- **What you will do**
Only the lines from the one with "black triangle: (284, 306)" through the last line of the records below belong in your answer, reproduced exactly and with the pictures left out.
=== Section Start ===
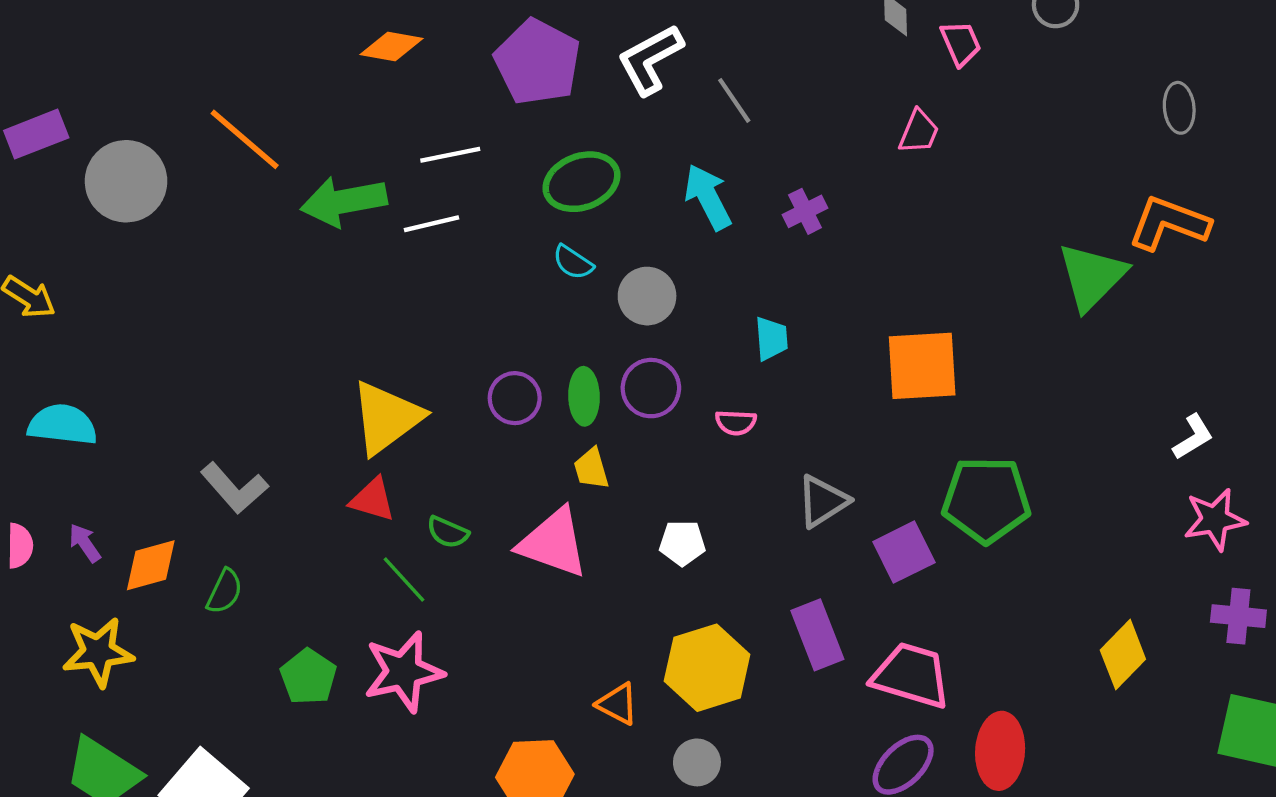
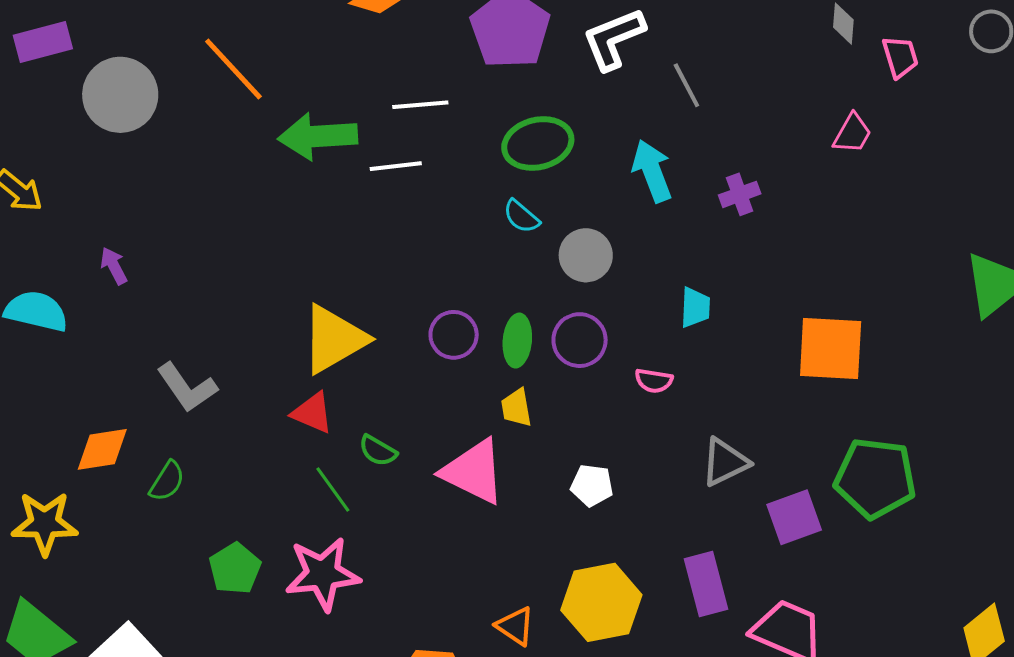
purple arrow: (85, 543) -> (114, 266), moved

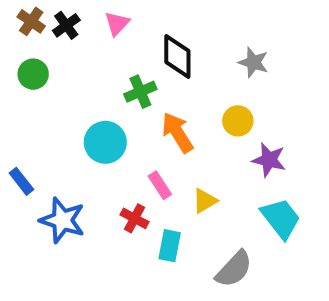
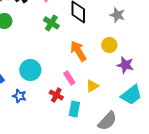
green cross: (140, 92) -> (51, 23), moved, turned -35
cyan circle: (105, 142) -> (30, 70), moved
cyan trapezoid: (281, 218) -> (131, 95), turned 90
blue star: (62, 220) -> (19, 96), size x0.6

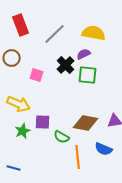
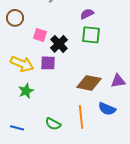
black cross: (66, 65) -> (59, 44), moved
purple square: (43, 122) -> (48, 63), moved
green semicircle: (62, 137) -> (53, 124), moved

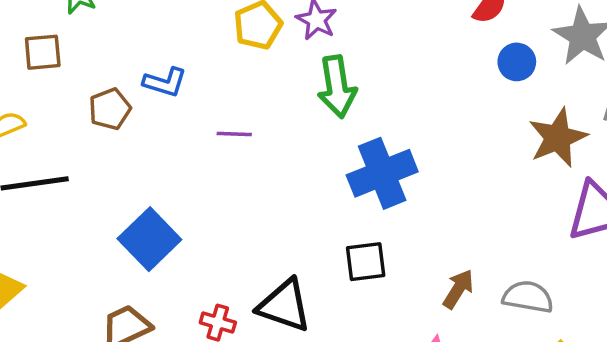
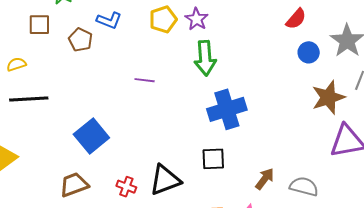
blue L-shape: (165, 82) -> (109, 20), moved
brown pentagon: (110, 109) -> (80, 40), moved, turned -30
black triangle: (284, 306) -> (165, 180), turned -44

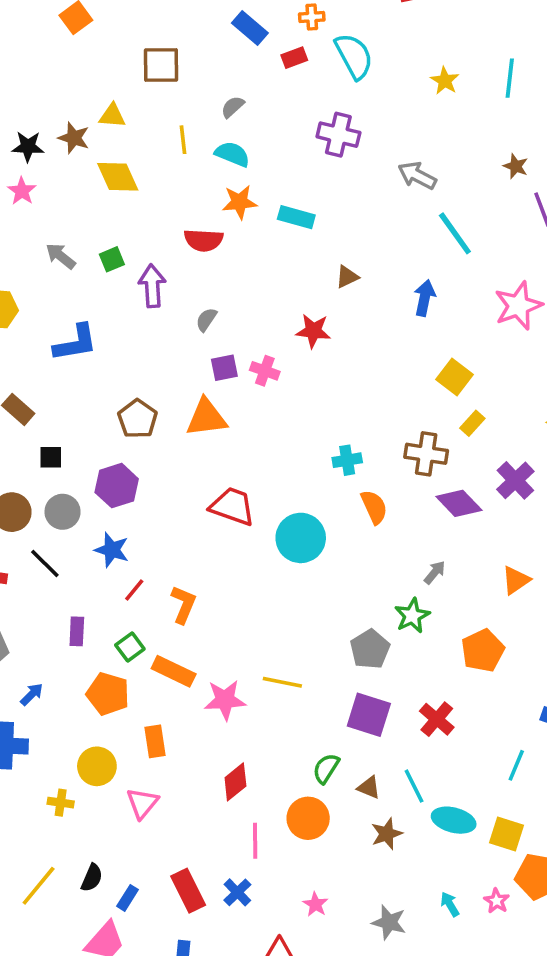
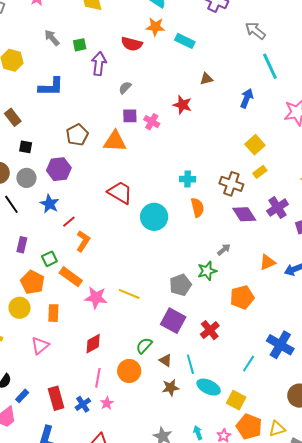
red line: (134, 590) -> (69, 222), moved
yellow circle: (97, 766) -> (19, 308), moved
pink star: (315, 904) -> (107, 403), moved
=== Section End ===
- **Reply to the task**
black triangle: (284, 306) -> (165, 180), turned -44

red line: (134, 590) -> (69, 222), moved
yellow circle: (97, 766) -> (19, 308), moved
pink star: (315, 904) -> (107, 403), moved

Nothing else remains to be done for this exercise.